Data items »
Segment Open

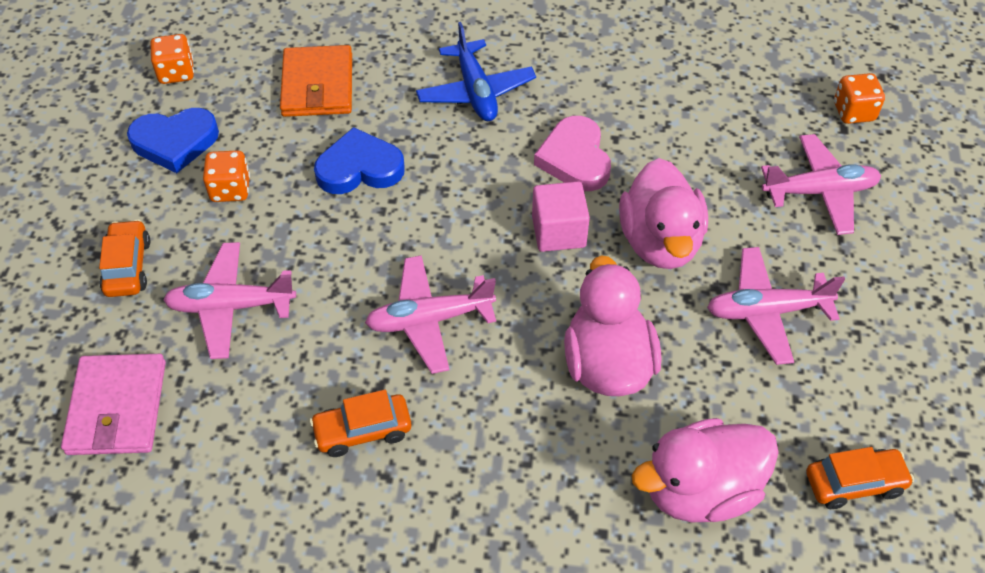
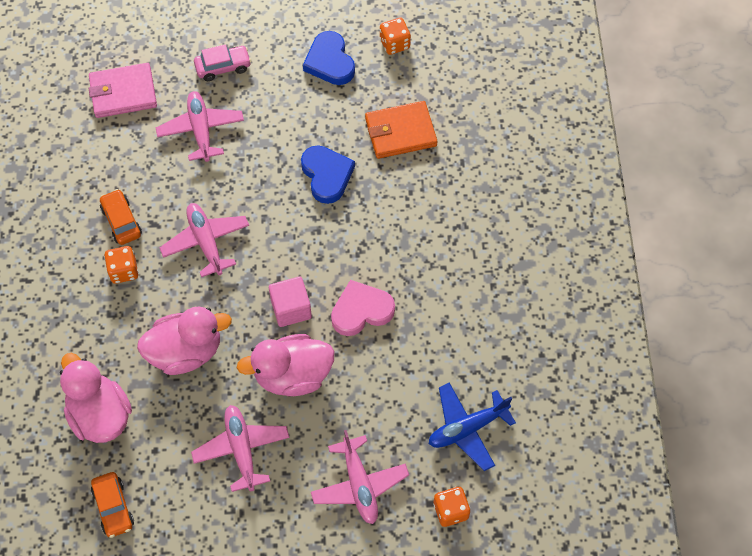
camera: 80 degrees right, 10 degrees up
(128, 266) = (223, 67): orange car -> pink car
(230, 189) = (294, 104): orange dice -> orange dice (123, 271)
(475, 92) = (416, 235): blue plane -> blue plane (467, 428)

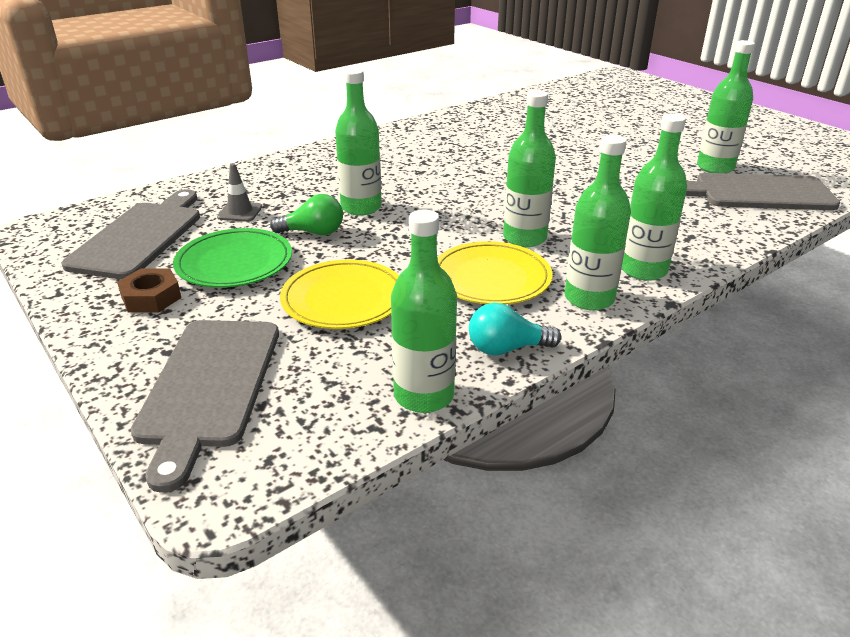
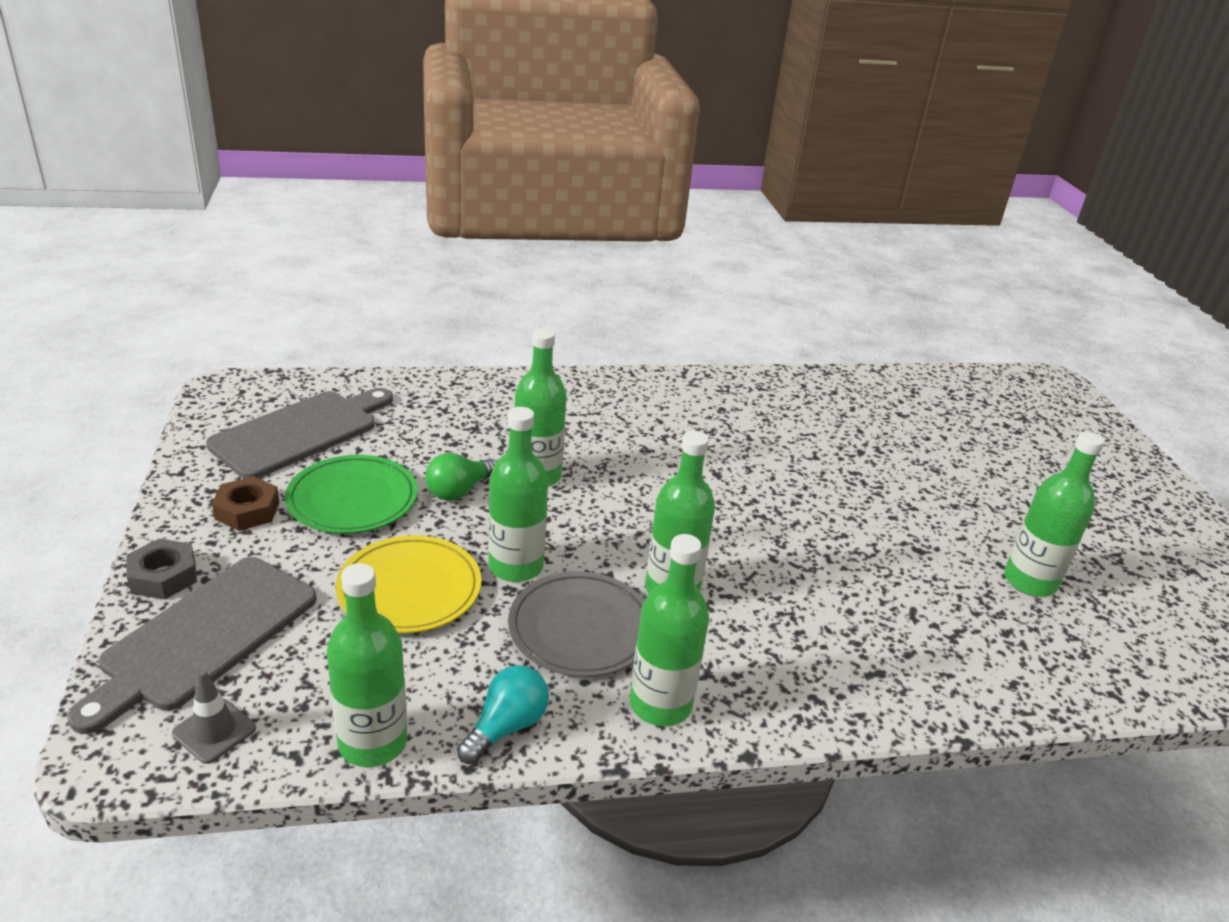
camera: 25 degrees right, 0 degrees up
(124, 363) = (163, 576): none -> grey nut
(240, 212) = (414, 436): grey traffic cone -> grey traffic cone (214, 731)
(313, 232) = (459, 491): green light bulb -> green light bulb turned 105 degrees clockwise
(491, 278) = (581, 628): yellow plate -> grey plate
(506, 349) = (506, 727): turquoise light bulb -> turquoise light bulb turned 105 degrees clockwise
(643, 270) = (765, 694): green bottle -> green bottle (516, 566)
(757, 193) = (1046, 644): grey cutting board -> none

Segment Closed

YOUR INSTRUCTIONS »
A verbatim copy of every entry is wanted; the pictures stay out of it.

RESULT OF THE TASK »
camera: 80 degrees right, 10 degrees up
(128, 266) = (223, 67): orange car -> pink car
(230, 189) = (294, 104): orange dice -> orange dice (123, 271)
(475, 92) = (416, 235): blue plane -> blue plane (467, 428)

camera: 25 degrees right, 0 degrees up
(124, 363) = (163, 576): none -> grey nut
(240, 212) = (414, 436): grey traffic cone -> grey traffic cone (214, 731)
(313, 232) = (459, 491): green light bulb -> green light bulb turned 105 degrees clockwise
(491, 278) = (581, 628): yellow plate -> grey plate
(506, 349) = (506, 727): turquoise light bulb -> turquoise light bulb turned 105 degrees clockwise
(643, 270) = (765, 694): green bottle -> green bottle (516, 566)
(757, 193) = (1046, 644): grey cutting board -> none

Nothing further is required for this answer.